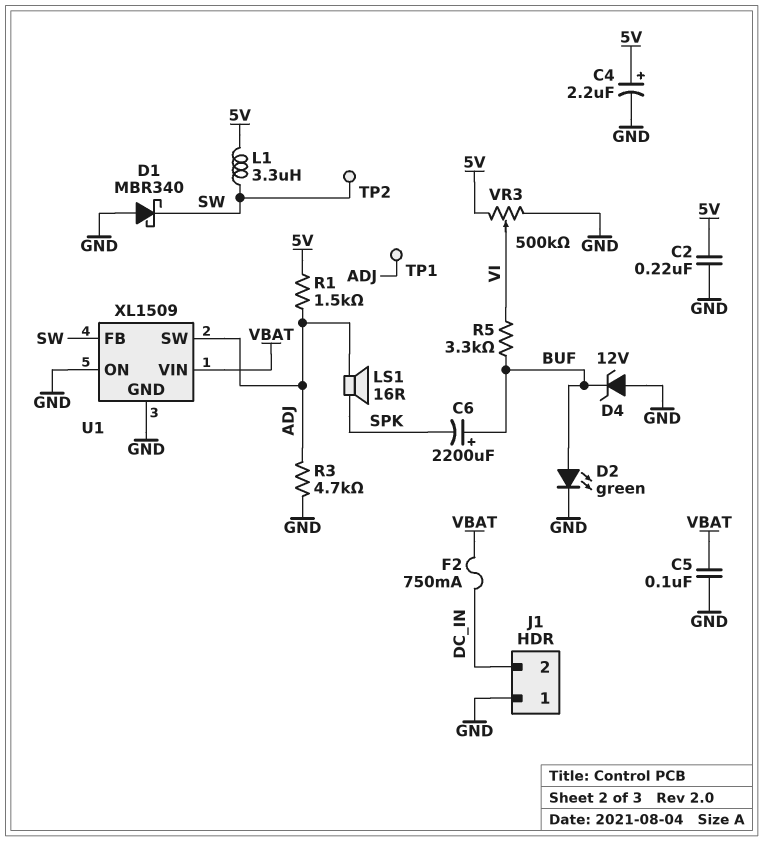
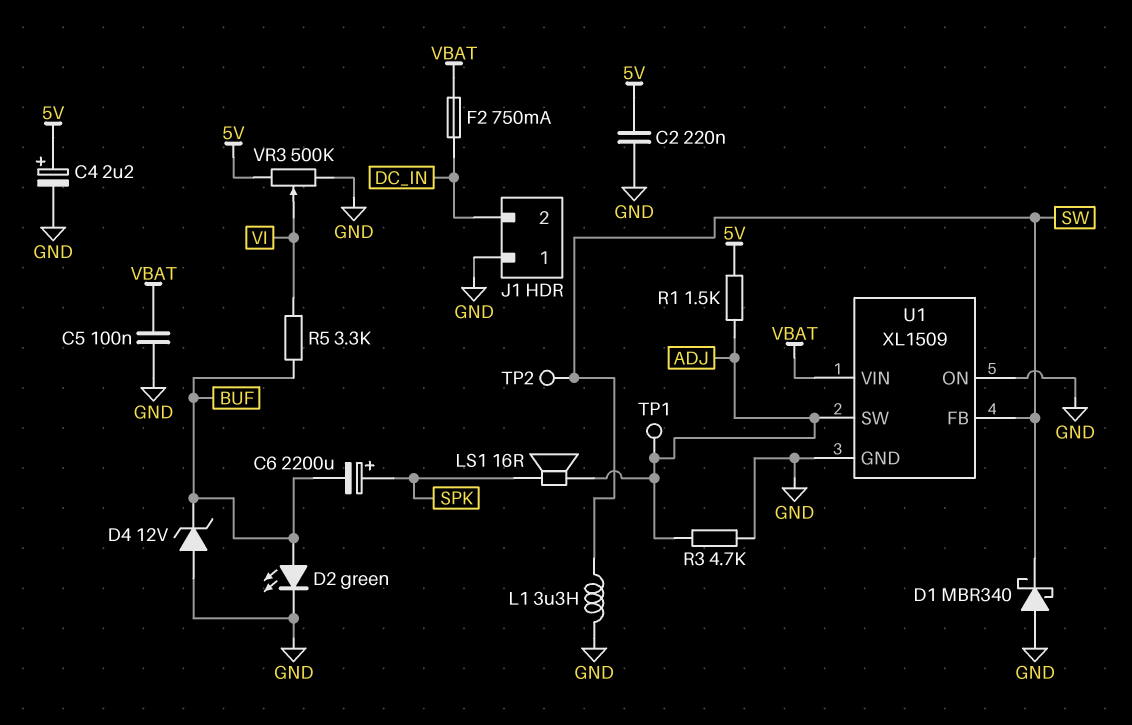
C6: 2200uF (plus BUF, minus SPK) -> 2200uF (plus SPK, minus BUF)
L1: 3.3uH (5V, SW) -> 3.3uH (GND, SW)

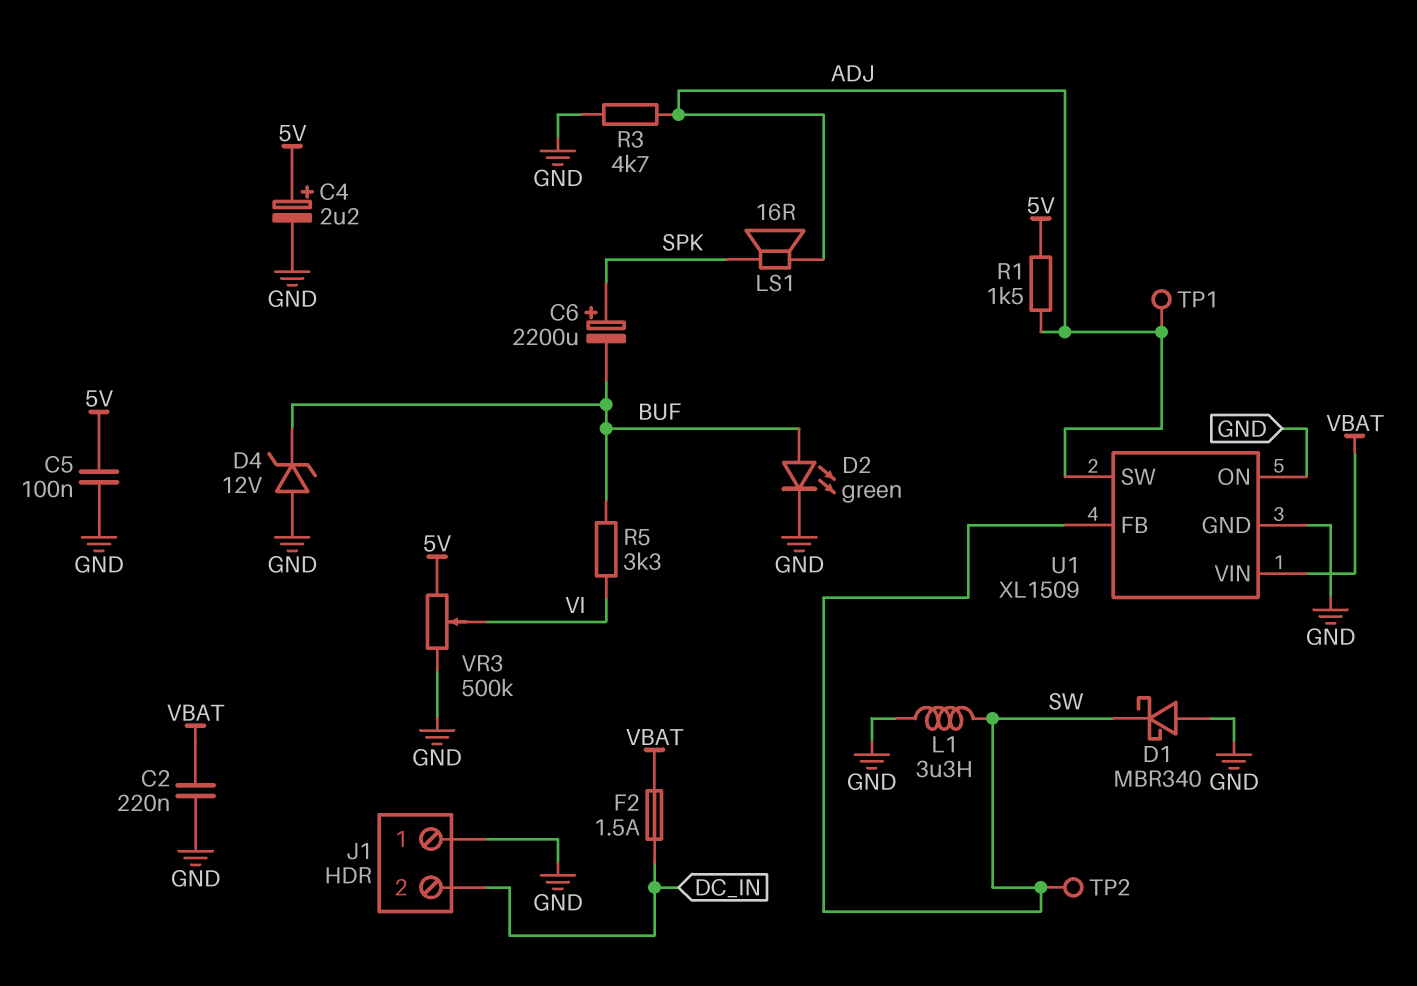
C2: 220nF (5V, GND) -> 220nF (GND, VBAT)
C5: 100nF (GND, VBAT) -> 100nF (5V, GND)
F2: 750mA (DC_IN, VBAT) -> 1.5A (DC_IN, VBAT)

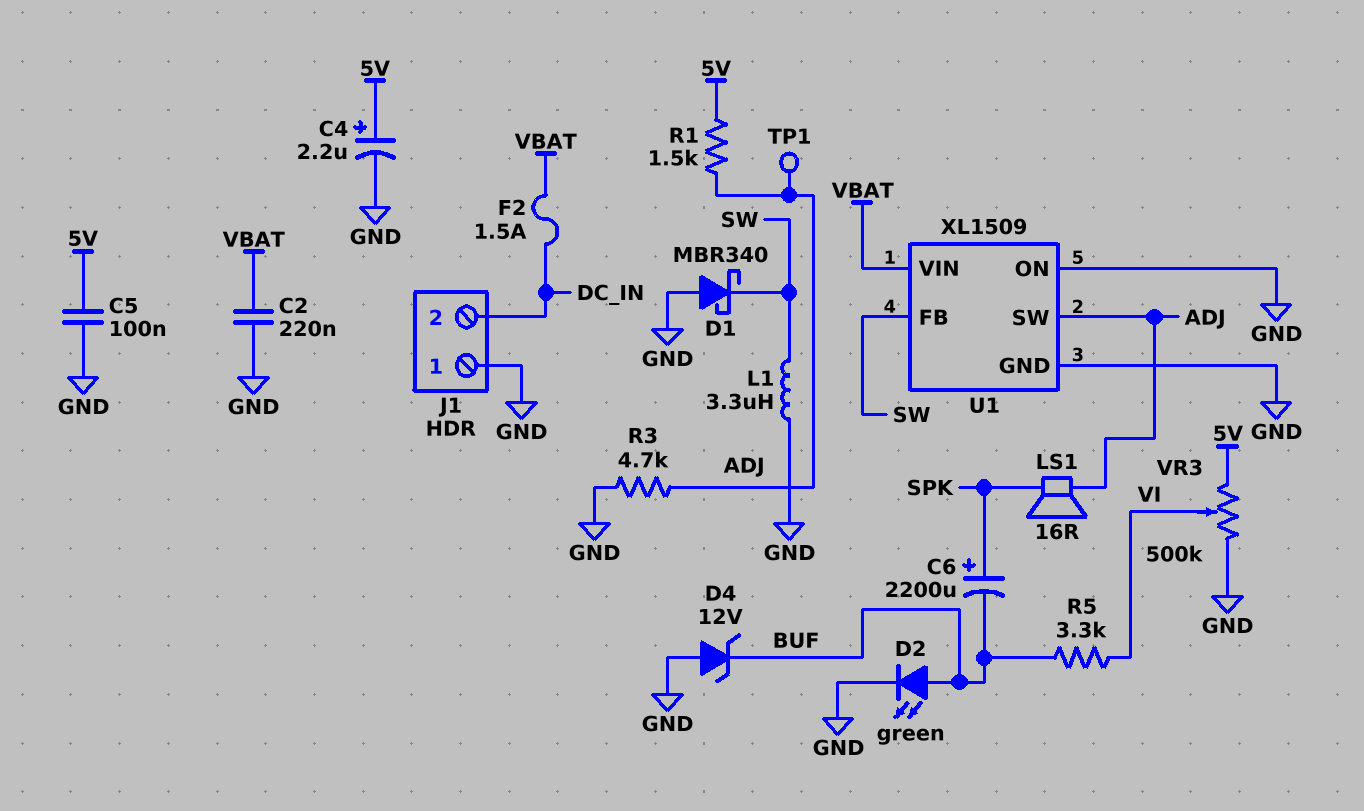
TP2: test point (SW) -> none

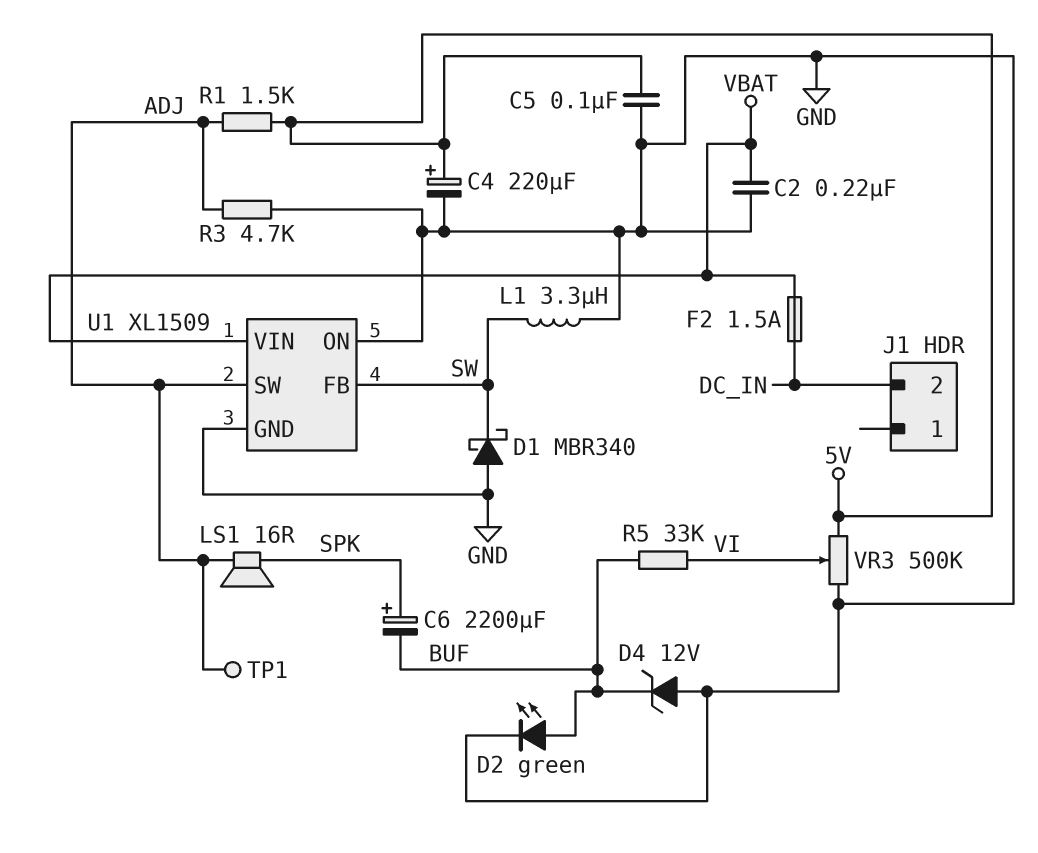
C4: 2.2uF (plus 5V, minus GND) -> 220uF (plus 5V, minus GND)
J1 pin 1: GND -> none
R5: 3.3k (BUF, VI) -> 33k (BUF, VI)

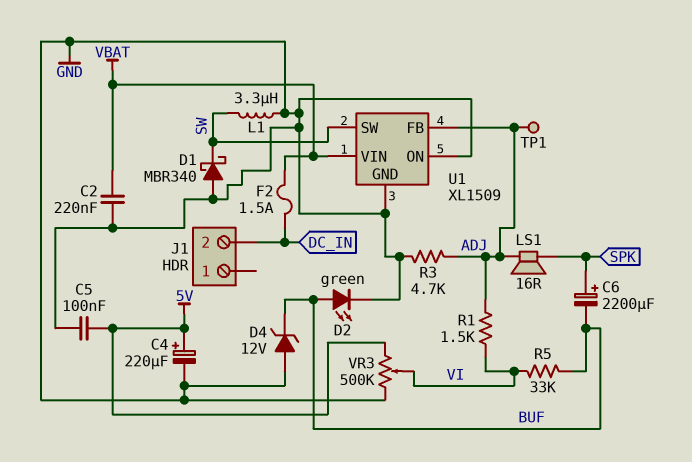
R1: 1.5k (5V, ADJ) -> 1.5k (ADJ, VI)
U1 pin FB: SW -> ADJ
U1 pin SW: ADJ -> SW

# [Work required]
A faithful copy of every record is required, with no pictures included.

# [Exercise answer]
C6: 2200uF (plus BUF, minus SPK) -> 2200uF (plus SPK, minus BUF)
L1: 3.3uH (5V, SW) -> 3.3uH (GND, SW)

C2: 220nF (5V, GND) -> 220nF (GND, VBAT)
C5: 100nF (GND, VBAT) -> 100nF (5V, GND)
F2: 750mA (DC_IN, VBAT) -> 1.5A (DC_IN, VBAT)

TP2: test point (SW) -> none

C4: 2.2uF (plus 5V, minus GND) -> 220uF (plus 5V, minus GND)
J1 pin 1: GND -> none
R5: 3.3k (BUF, VI) -> 33k (BUF, VI)

R1: 1.5k (5V, ADJ) -> 1.5k (ADJ, VI)
U1 pin FB: SW -> ADJ
U1 pin SW: ADJ -> SW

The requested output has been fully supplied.